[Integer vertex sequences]
□ □ □ □ □ □ □

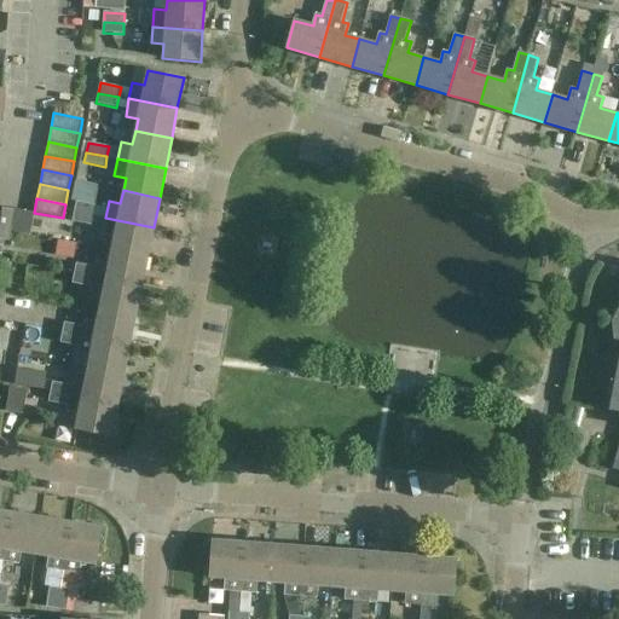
[(74,212),(94,215),(97,206),(76,202),(74,212)]
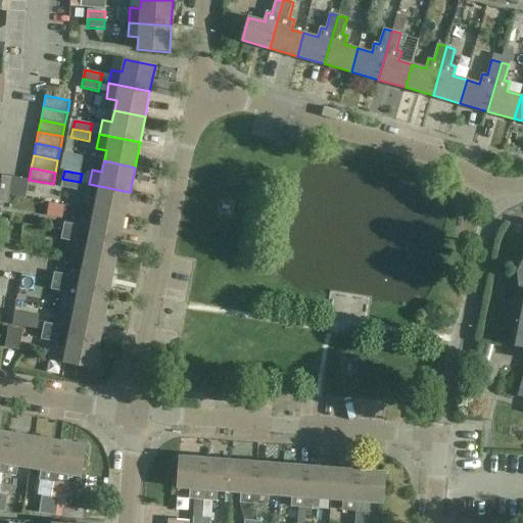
[(0,175),(0,202),(8,204),(11,177),(0,175)]
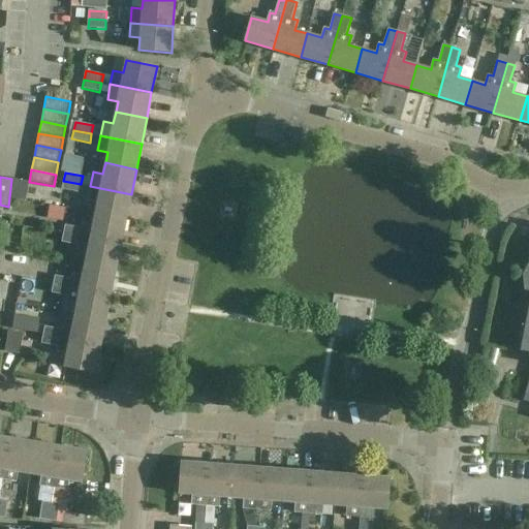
[(81,184),(63,181),(62,189),(80,193),(81,184)]
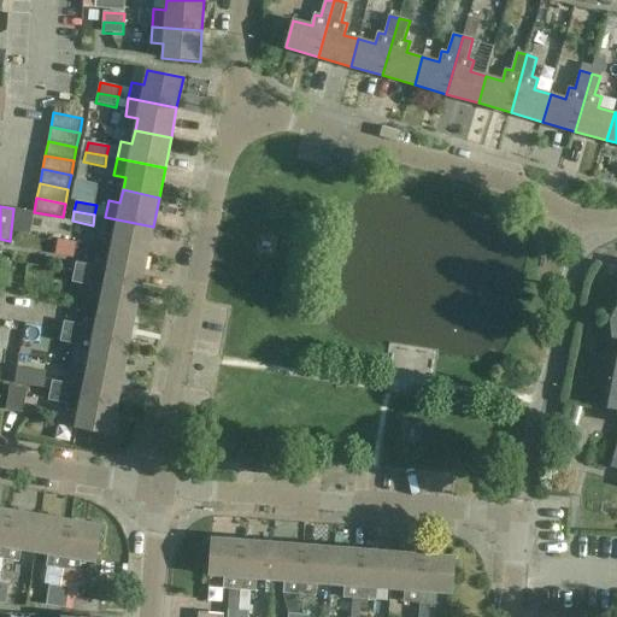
[(113,235),(111,250),(147,257),(153,227),(105,217),(103,234),(113,235)]
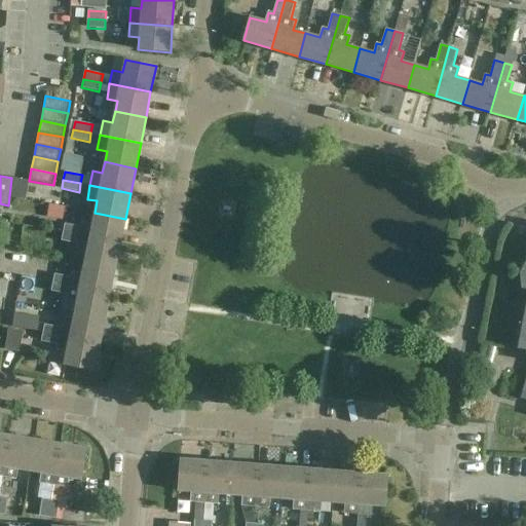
[(63,232),(120,245),(125,219),(95,213),(91,223),(82,221),(80,227),(65,224),(63,232)]
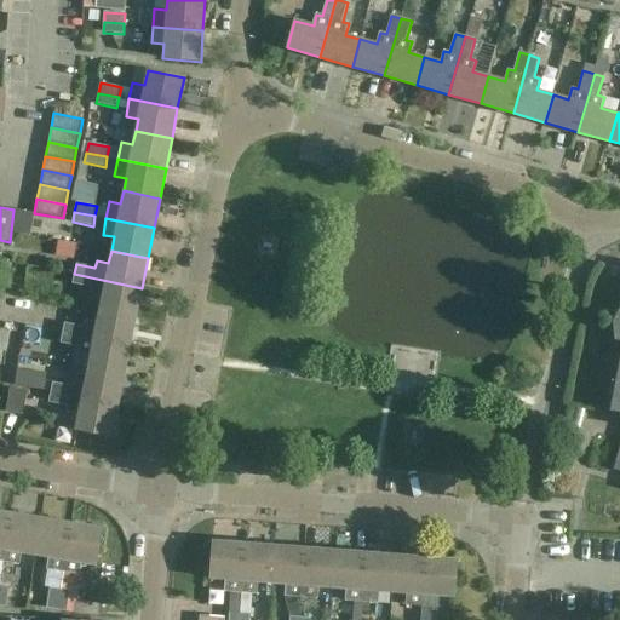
[(99,310),(136,317),(142,288),(74,274),(72,285),(91,288),(90,294),(102,297),(99,310)]
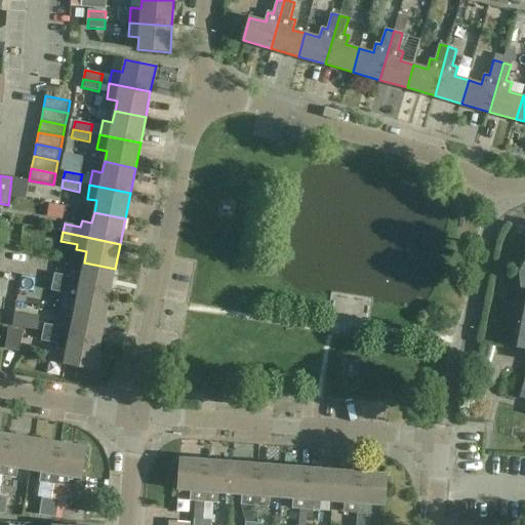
[(52,283),(110,294),(115,269),(84,263),(82,274),(72,272),(71,277),(54,274),(52,283)]
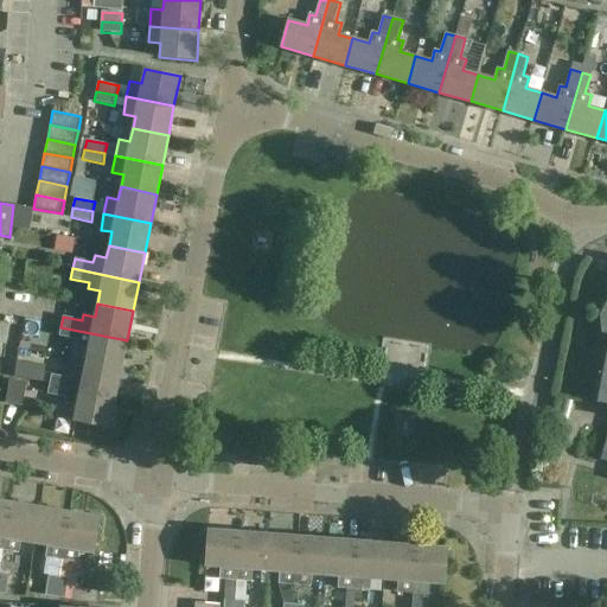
[(127,340),(61,327),(59,336),(77,340),(76,346),(88,349),(85,362),(121,370),(127,340)]
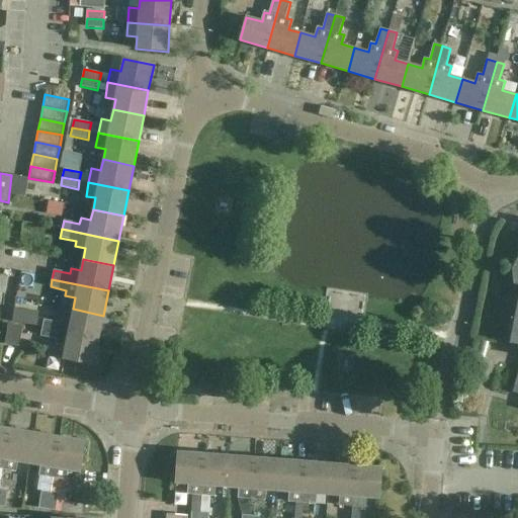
[(38,312),(14,308),(12,322),(35,326),(38,312)]
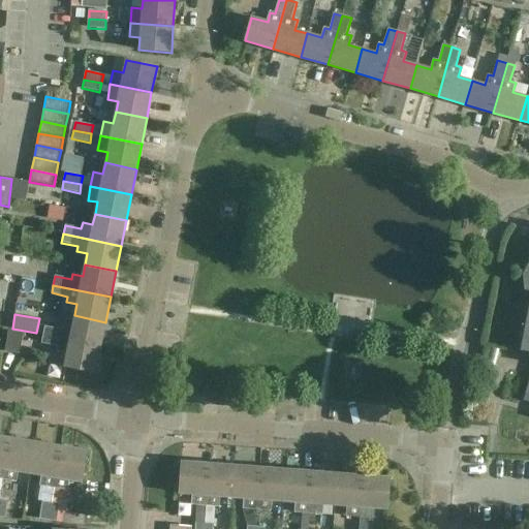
[(105,322),(74,315),(72,327),(62,324),(61,330),(44,327),(42,336),(100,347),(105,322)]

□ □ □ □ □ □ □

YOUR GOAL
The range to print runs from the line with "[(81,184),(63,181),(62,189),(80,193),(81,184)]" through the last line of the entries, both included; keep it exact and skip the pictures.

TASK RESPONSE
[(81,184),(63,181),(62,189),(80,193),(81,184)]
[(113,235),(111,250),(147,257),(153,227),(105,217),(103,234),(113,235)]
[(63,232),(120,245),(125,219),(95,213),(91,223),(82,221),(80,227),(65,224),(63,232)]
[(99,310),(136,317),(142,288),(74,274),(72,285),(91,288),(90,294),(102,297),(99,310)]
[(52,283),(110,294),(115,269),(84,263),(82,274),(72,272),(71,277),(54,274),(52,283)]
[(127,340),(61,327),(59,336),(77,340),(76,346),(88,349),(85,362),(121,370),(127,340)]
[(38,312),(14,308),(12,322),(35,326),(38,312)]
[(105,322),(74,315),(72,327),(62,324),(61,330),(44,327),(42,336),(100,347),(105,322)]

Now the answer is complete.